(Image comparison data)
• • • •

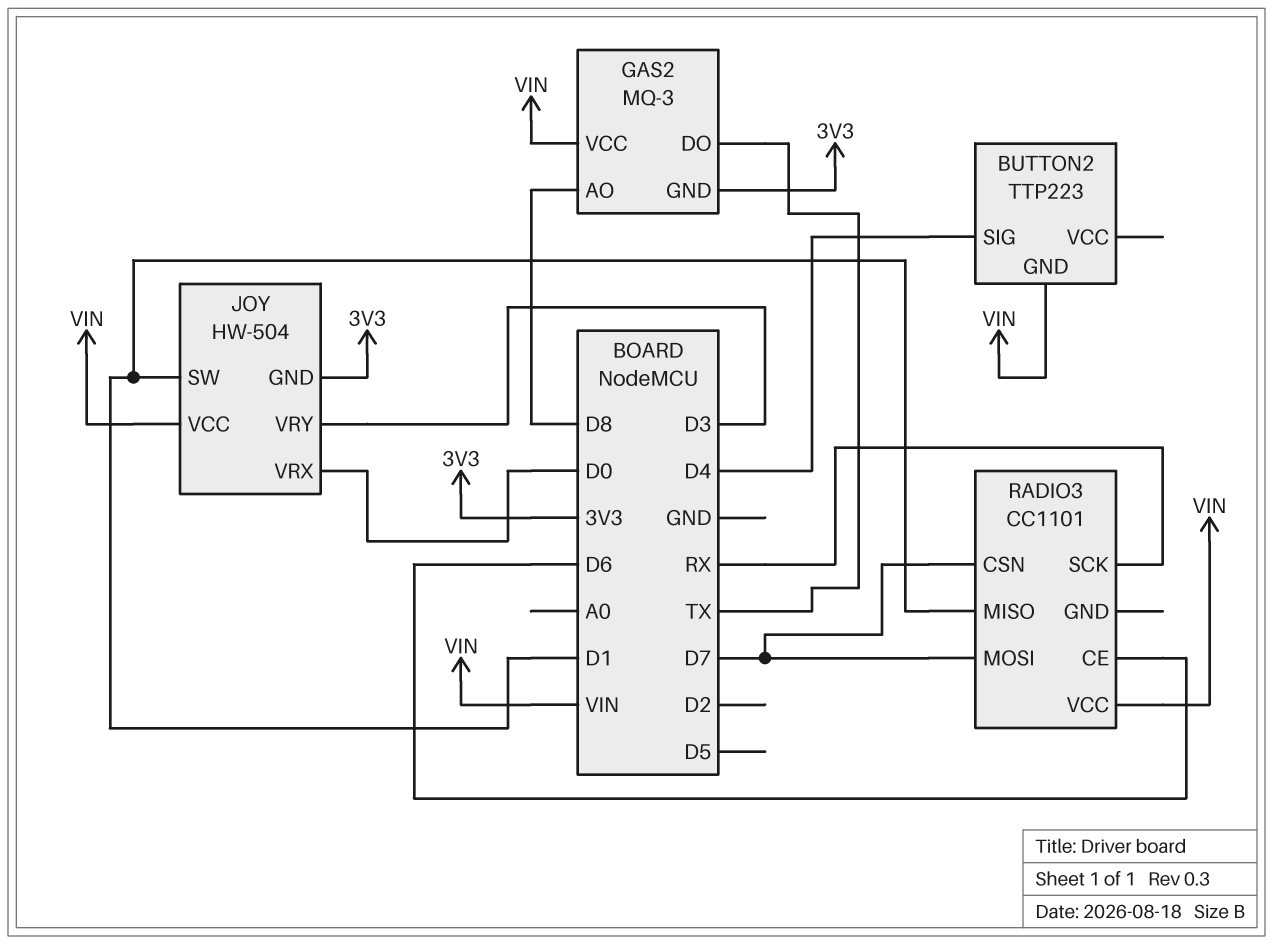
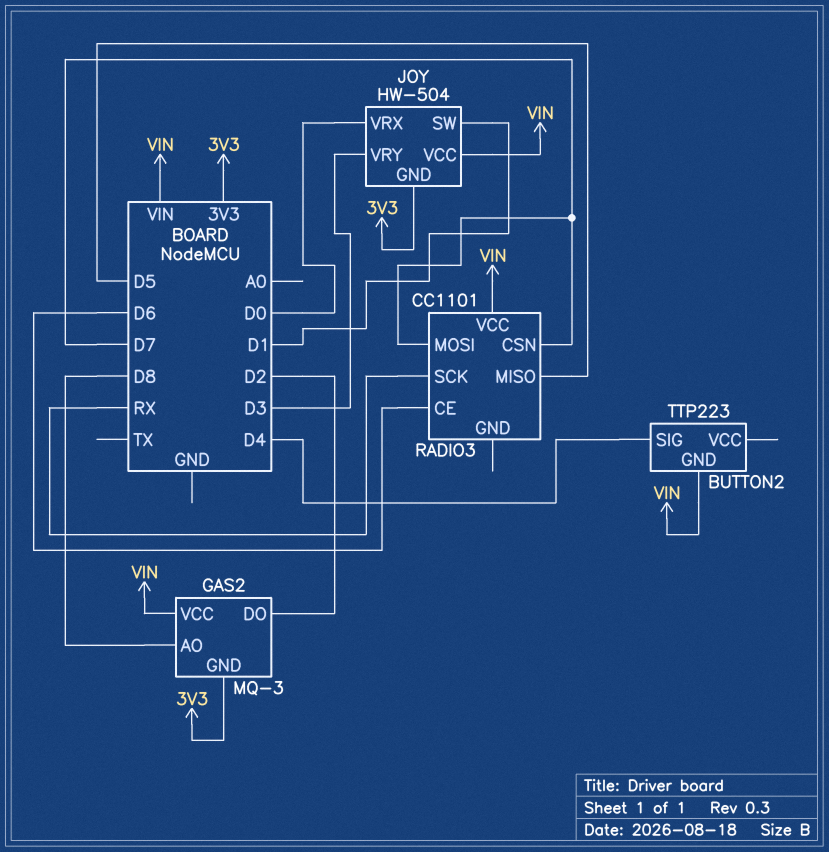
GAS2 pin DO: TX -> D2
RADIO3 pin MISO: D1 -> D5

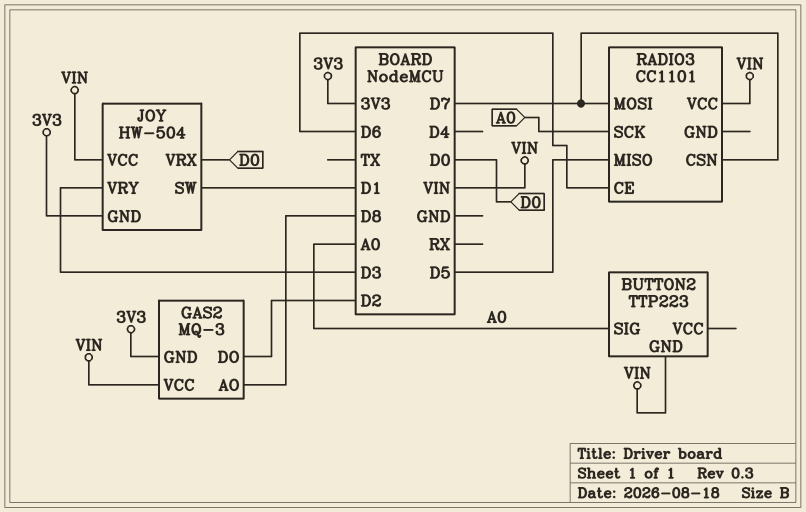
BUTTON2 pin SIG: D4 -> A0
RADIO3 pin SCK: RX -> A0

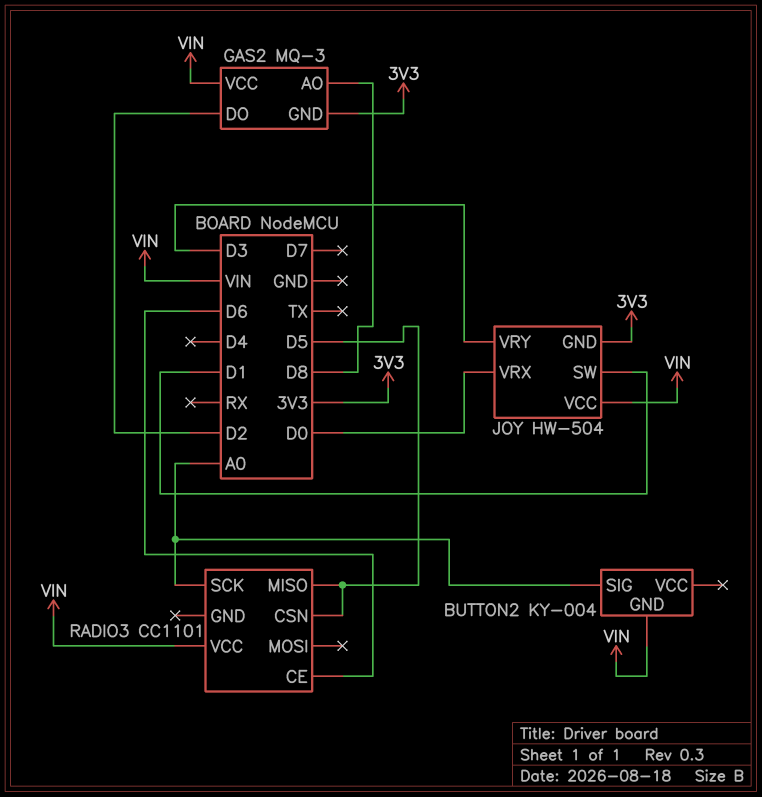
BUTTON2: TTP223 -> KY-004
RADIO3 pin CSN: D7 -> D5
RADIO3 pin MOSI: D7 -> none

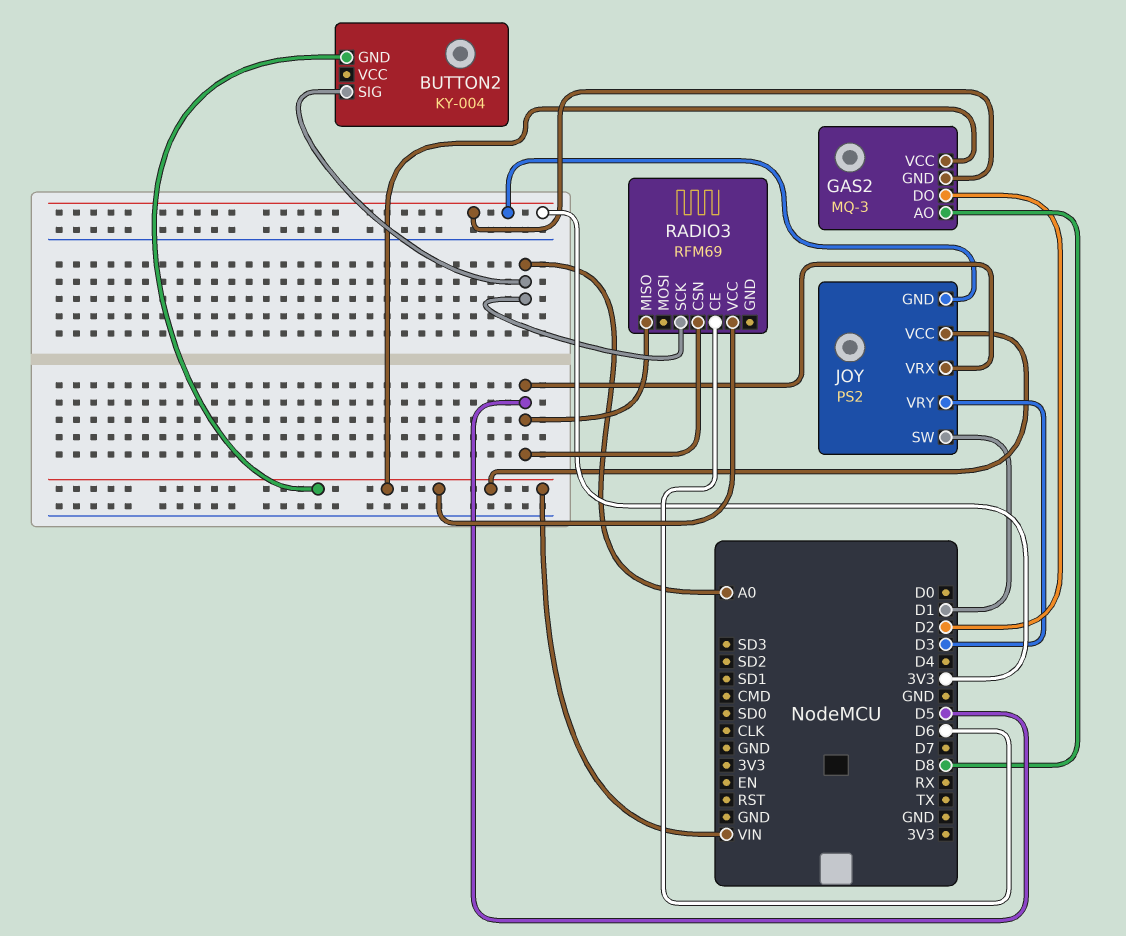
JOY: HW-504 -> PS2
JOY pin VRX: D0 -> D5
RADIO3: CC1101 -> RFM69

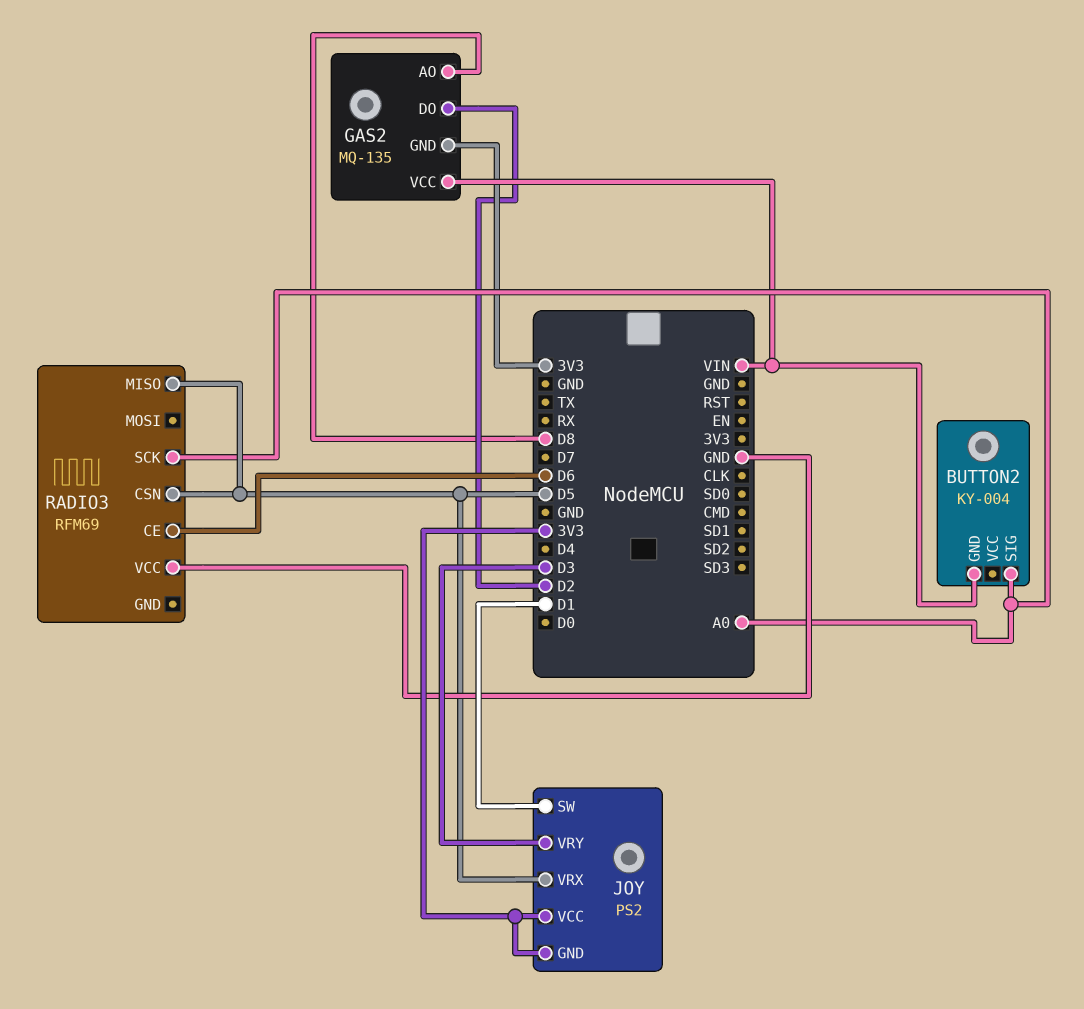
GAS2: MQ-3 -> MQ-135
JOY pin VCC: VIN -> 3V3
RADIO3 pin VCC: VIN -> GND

• • • •

◆ **What you will do**
Pictures stay out. Print the lines of the records above exactly, from the first through the one with "JOY pin VCC: VIN -> 3V3".

◆ **Task result**
GAS2 pin DO: TX -> D2
RADIO3 pin MISO: D1 -> D5

BUTTON2 pin SIG: D4 -> A0
RADIO3 pin SCK: RX -> A0

BUTTON2: TTP223 -> KY-004
RADIO3 pin CSN: D7 -> D5
RADIO3 pin MOSI: D7 -> none

JOY: HW-504 -> PS2
JOY pin VRX: D0 -> D5
RADIO3: CC1101 -> RFM69

GAS2: MQ-3 -> MQ-135
JOY pin VCC: VIN -> 3V3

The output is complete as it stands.